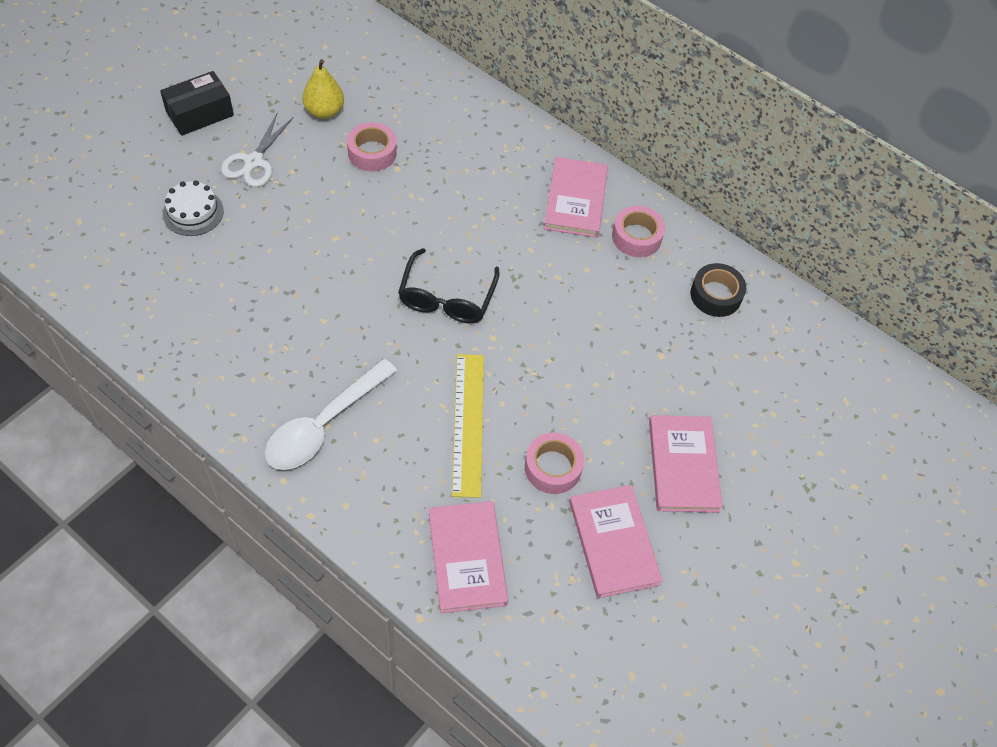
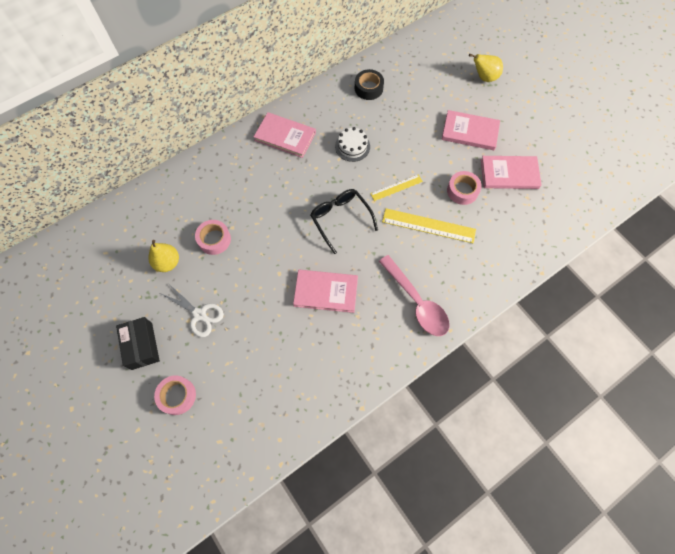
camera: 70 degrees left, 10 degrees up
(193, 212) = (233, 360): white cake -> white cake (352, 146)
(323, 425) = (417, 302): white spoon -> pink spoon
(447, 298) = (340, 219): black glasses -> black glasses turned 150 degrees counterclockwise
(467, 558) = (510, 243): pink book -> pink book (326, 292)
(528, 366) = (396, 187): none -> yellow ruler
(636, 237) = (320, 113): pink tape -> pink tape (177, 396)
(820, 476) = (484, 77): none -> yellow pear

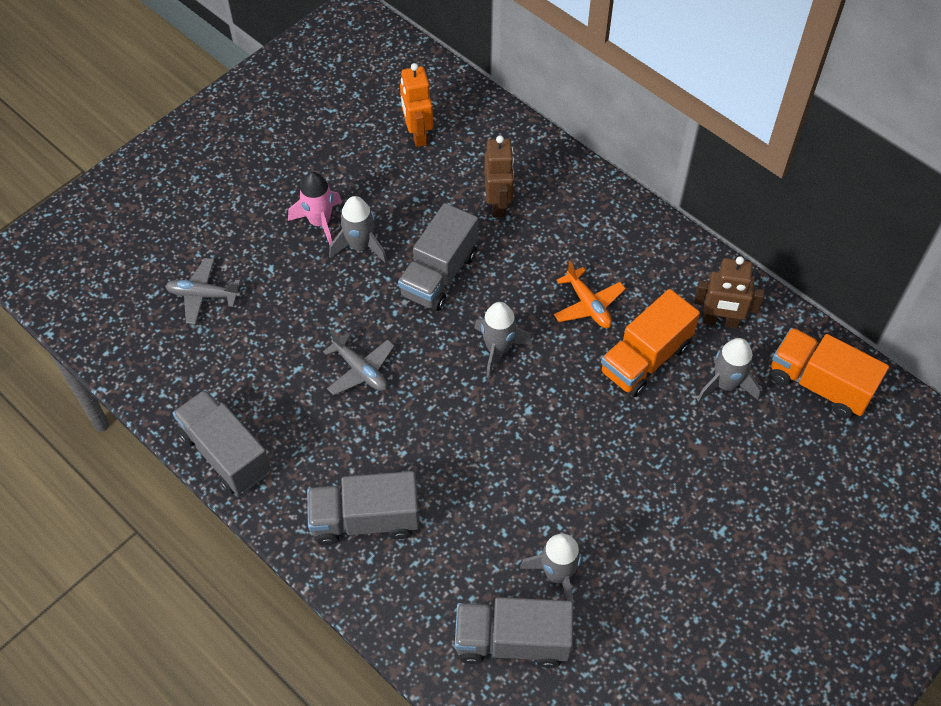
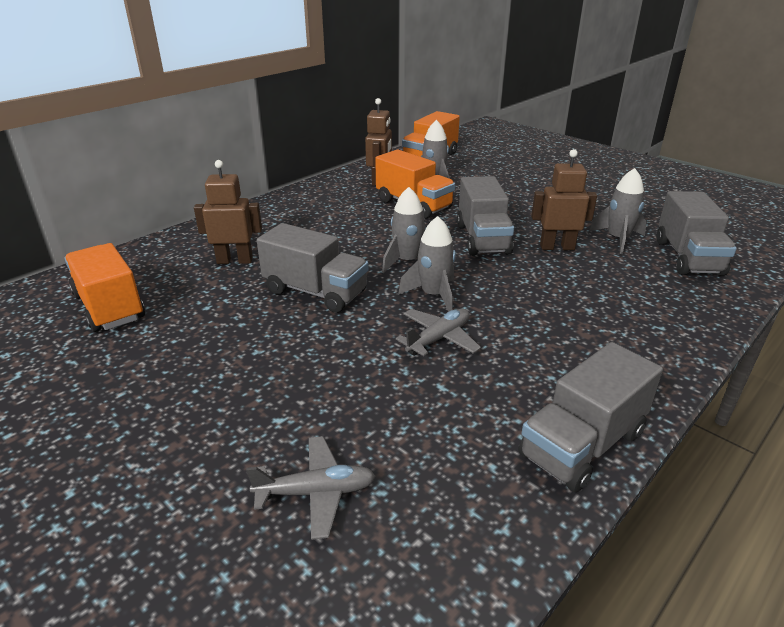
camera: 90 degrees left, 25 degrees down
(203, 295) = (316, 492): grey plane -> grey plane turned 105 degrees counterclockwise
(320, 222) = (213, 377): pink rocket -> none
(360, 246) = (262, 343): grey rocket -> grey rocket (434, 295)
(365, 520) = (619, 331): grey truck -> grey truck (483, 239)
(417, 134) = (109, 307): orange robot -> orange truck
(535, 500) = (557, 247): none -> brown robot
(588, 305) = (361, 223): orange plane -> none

[Aim of the exercise] Set down each line from the line containing "(535, 500) = (557, 247): none -> brown robot" through the final line of the data, exactly and with nothing added.

[Output for this task]
(535, 500) = (557, 247): none -> brown robot
(588, 305) = (361, 223): orange plane -> none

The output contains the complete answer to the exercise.